_WORK ITEM_
Where in the data below does the word "RESET" appear? Copy every line that has it.

_DATA_
┌──
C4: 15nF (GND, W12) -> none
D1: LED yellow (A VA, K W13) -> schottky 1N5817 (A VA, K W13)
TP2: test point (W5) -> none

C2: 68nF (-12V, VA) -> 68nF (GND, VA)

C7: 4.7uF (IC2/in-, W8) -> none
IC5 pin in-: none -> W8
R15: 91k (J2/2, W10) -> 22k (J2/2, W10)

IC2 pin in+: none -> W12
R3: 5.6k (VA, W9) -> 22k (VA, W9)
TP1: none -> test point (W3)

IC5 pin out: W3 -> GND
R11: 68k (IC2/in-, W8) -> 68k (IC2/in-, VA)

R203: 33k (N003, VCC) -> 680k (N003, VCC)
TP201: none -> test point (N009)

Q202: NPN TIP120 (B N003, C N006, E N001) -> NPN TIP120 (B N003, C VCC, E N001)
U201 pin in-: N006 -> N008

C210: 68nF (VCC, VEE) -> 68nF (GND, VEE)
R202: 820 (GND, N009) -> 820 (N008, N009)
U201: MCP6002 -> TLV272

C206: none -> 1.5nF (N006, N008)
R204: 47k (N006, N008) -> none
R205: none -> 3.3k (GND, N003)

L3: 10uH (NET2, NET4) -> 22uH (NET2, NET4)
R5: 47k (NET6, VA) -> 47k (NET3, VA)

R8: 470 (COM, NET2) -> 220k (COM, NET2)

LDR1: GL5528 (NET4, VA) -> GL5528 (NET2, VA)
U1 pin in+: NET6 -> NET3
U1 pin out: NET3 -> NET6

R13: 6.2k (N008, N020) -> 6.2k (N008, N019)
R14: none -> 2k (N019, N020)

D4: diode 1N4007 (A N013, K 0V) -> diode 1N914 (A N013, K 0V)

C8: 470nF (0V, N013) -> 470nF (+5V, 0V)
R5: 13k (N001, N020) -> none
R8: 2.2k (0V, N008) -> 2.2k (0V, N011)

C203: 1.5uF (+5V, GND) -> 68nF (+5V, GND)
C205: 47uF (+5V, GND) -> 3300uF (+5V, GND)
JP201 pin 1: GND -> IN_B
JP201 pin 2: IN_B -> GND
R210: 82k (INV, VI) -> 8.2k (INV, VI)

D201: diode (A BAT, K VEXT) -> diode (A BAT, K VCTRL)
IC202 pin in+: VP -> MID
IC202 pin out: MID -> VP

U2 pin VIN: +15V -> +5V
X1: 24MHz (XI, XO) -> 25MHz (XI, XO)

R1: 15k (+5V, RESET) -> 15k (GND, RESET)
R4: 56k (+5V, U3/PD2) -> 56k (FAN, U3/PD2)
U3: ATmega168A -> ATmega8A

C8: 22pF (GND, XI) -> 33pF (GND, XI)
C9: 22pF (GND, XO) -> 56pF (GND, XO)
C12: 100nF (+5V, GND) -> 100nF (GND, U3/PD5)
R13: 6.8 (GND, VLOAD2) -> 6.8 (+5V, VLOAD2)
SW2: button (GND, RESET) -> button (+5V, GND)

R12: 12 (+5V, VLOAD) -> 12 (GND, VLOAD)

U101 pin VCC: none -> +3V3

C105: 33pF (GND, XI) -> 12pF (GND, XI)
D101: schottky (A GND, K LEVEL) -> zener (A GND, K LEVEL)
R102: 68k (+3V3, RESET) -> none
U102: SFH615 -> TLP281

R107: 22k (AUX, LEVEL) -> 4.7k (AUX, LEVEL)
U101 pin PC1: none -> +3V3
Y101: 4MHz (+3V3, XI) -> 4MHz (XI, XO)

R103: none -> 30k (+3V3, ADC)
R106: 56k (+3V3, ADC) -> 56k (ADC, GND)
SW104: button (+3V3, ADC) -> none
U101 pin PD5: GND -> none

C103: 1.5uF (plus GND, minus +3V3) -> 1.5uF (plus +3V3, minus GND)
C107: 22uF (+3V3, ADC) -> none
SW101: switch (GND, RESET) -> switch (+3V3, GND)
└──
_RESULT_
R1: 15k (+5V, RESET) -> 15k (GND, RESET)
SW2: button (GND, RESET) -> button (+5V, GND)
R102: 68k (+3V3, RESET) -> none
SW101: switch (GND, RESET) -> switch (+3V3, GND)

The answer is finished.